Aim of the exercise
What is needed is an exact copy of the records below, minus any pictures.

Material to process
______________________________

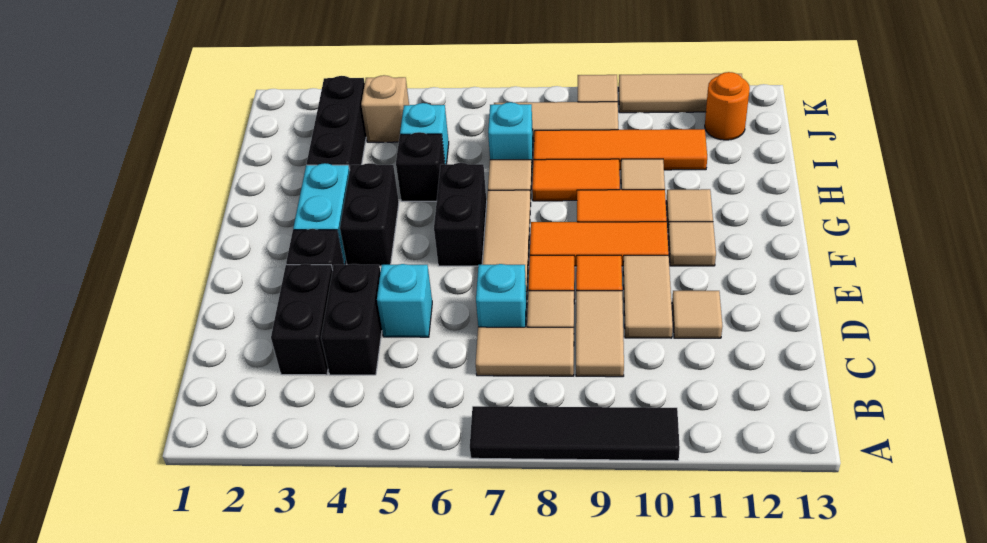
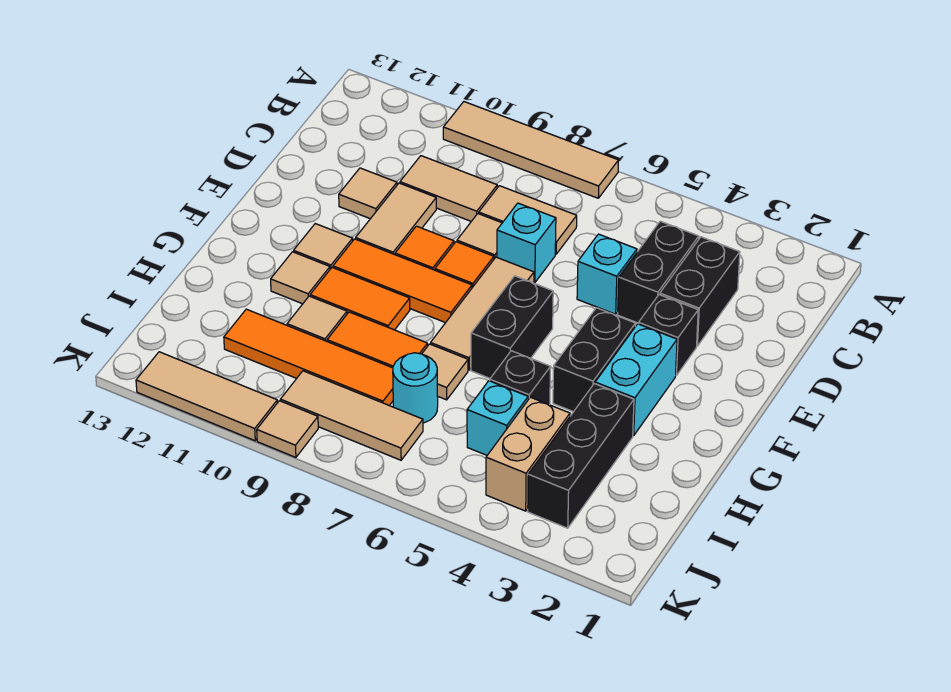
black tile A7:A10 level 1 -> tan tile A7:A10 level 1
tan tile C9:D9 level 1 -> tan tile C9:C10 level 1
cyan brick I7 level 1 -> cyan round brick I7 level 1
tan brick J4 level 1 -> tan brick I4:J4 level 1
orange round brick J12 level 1 -> none

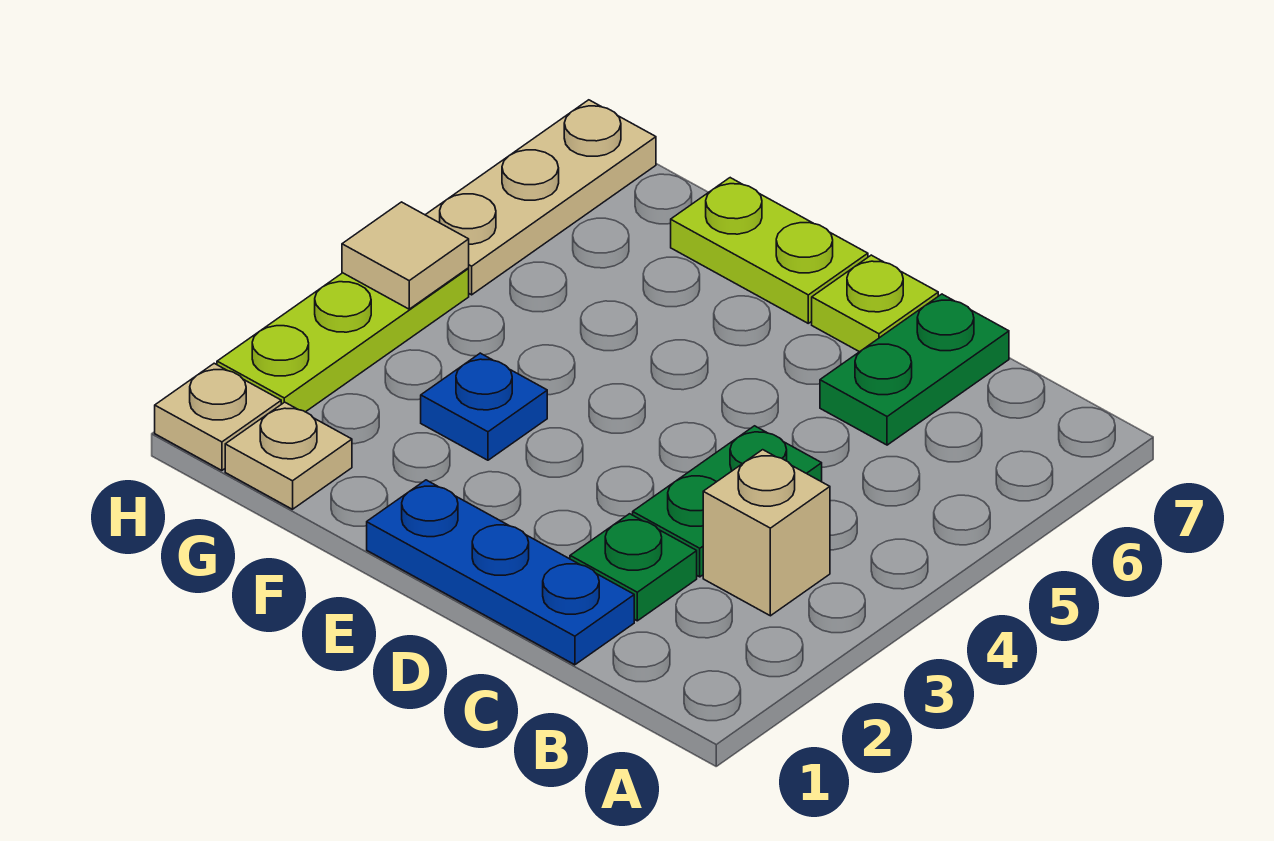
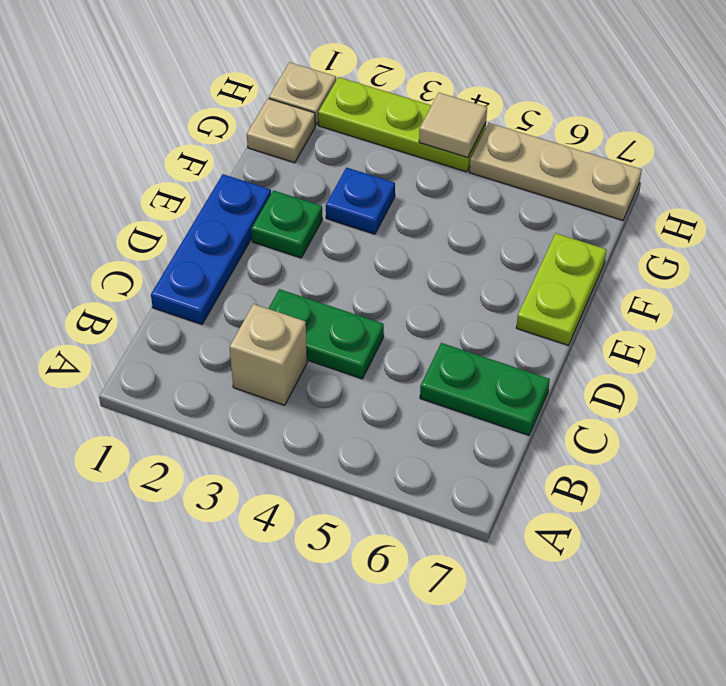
green plate C2 level 1 -> green plate E2 level 1
lime plate D7 level 1 -> none

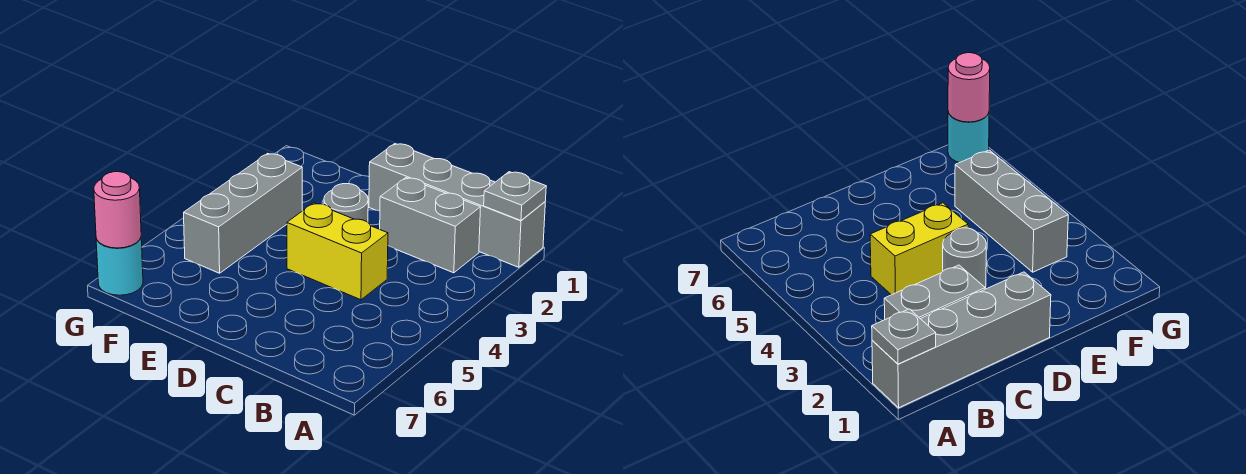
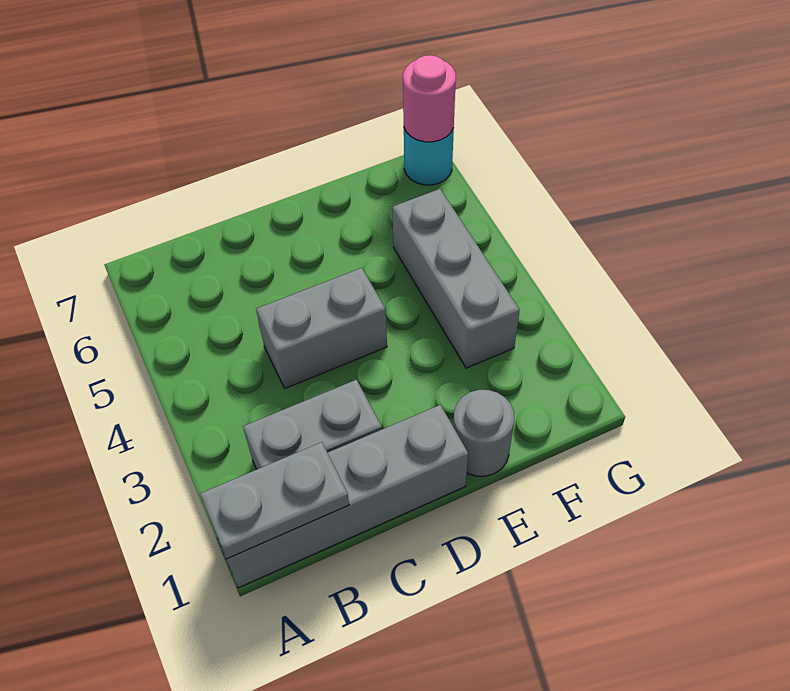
grey plate A1 level 2 -> grey plate A1:B1 level 2
yellow brick C4:D4 level 1 -> grey brick C4:D4 level 1
grey round brick D3 level 1 -> grey round brick E1 level 1

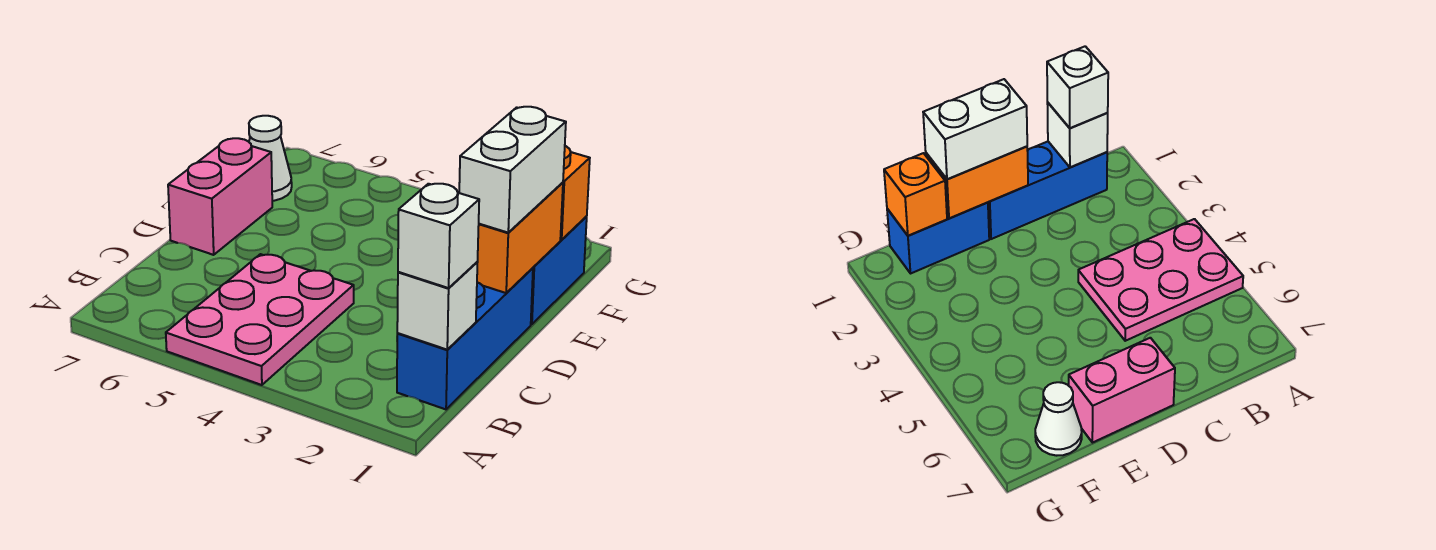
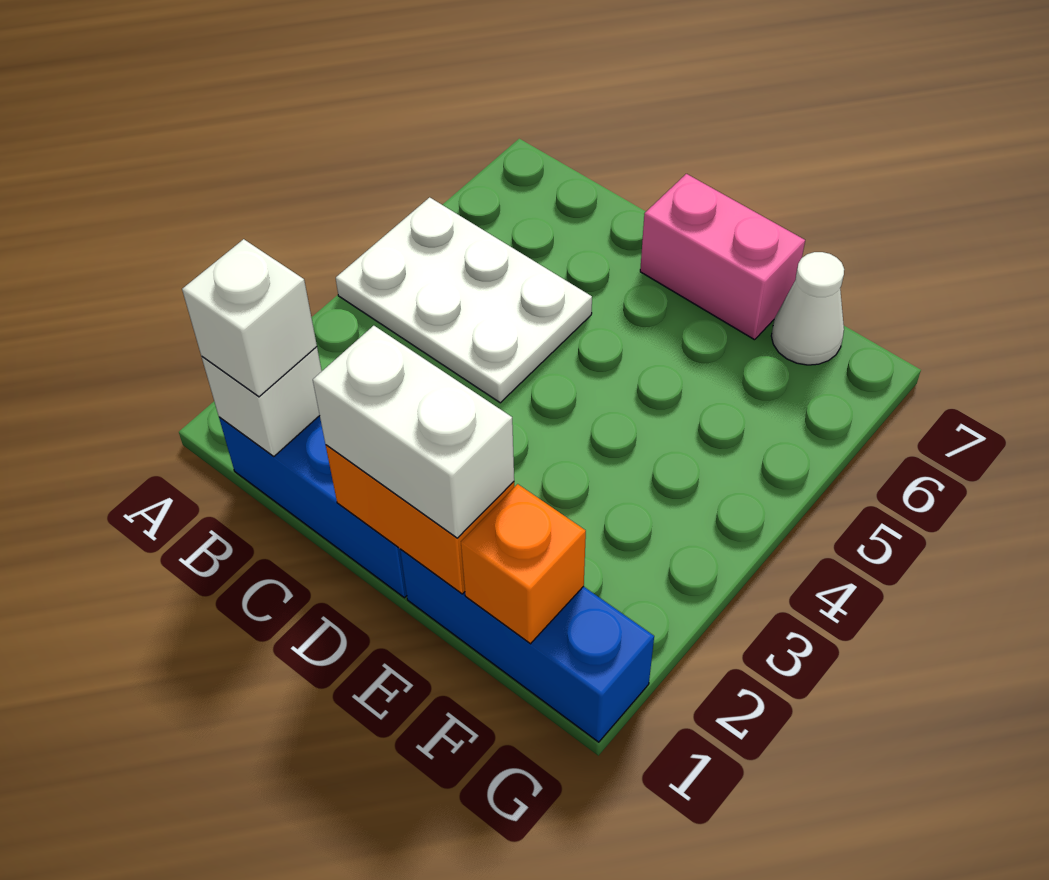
pink plate A4:C5 level 1 -> white plate A4:C5 level 1
blue brick E1:F1 level 1 -> blue brick E1:G1 level 1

______________________________

Answer to this exercise
black tile A7:A10 level 1 -> tan tile A7:A10 level 1
tan tile C9:D9 level 1 -> tan tile C9:C10 level 1
cyan brick I7 level 1 -> cyan round brick I7 level 1
tan brick J4 level 1 -> tan brick I4:J4 level 1
orange round brick J12 level 1 -> none

green plate C2 level 1 -> green plate E2 level 1
lime plate D7 level 1 -> none

grey plate A1 level 2 -> grey plate A1:B1 level 2
yellow brick C4:D4 level 1 -> grey brick C4:D4 level 1
grey round brick D3 level 1 -> grey round brick E1 level 1

pink plate A4:C5 level 1 -> white plate A4:C5 level 1
blue brick E1:F1 level 1 -> blue brick E1:G1 level 1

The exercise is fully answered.